SOURCE RECORDS Block Start
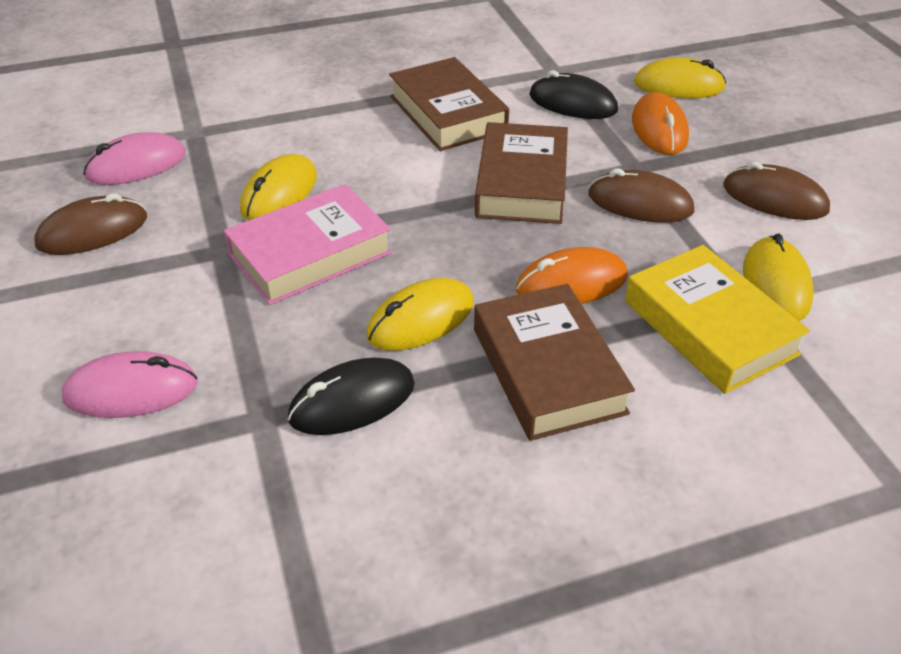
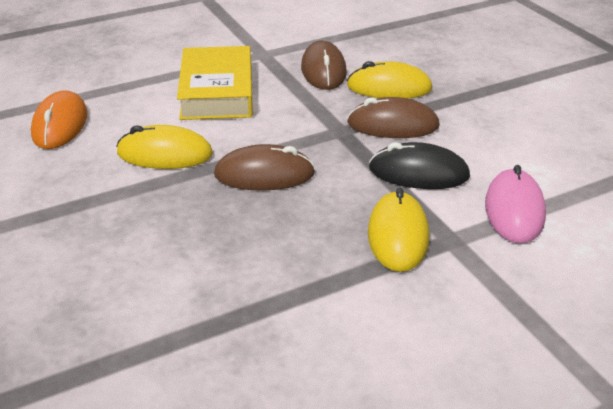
black mouse: 2 -> 1
brown book: 3 -> 0
orange mouse: 2 -> 1
pink book: 1 -> 0
pink mouse: 2 -> 1
yellow mouse: 4 -> 3

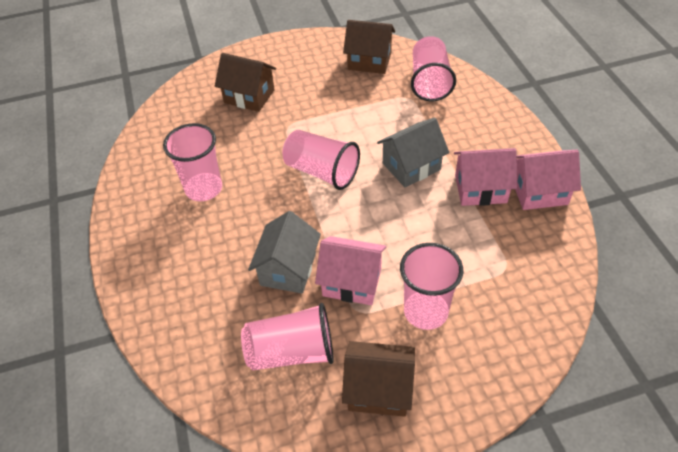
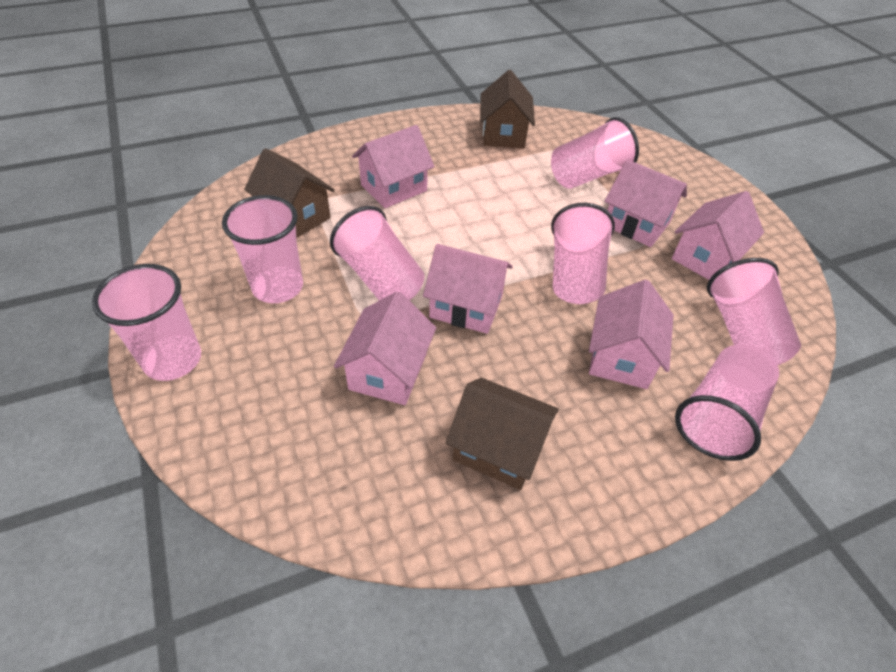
grey house: 2 -> 0
pink cup: 5 -> 7
pink house: 3 -> 6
SOURCE RECORDS Block End
■ WORK TO COMPLETE ■
In the lines above, find the word "mouse" and copy every line it occurs in.

■ COMPLETED TASK ■
black mouse: 2 -> 1
orange mouse: 2 -> 1
pink mouse: 2 -> 1
yellow mouse: 4 -> 3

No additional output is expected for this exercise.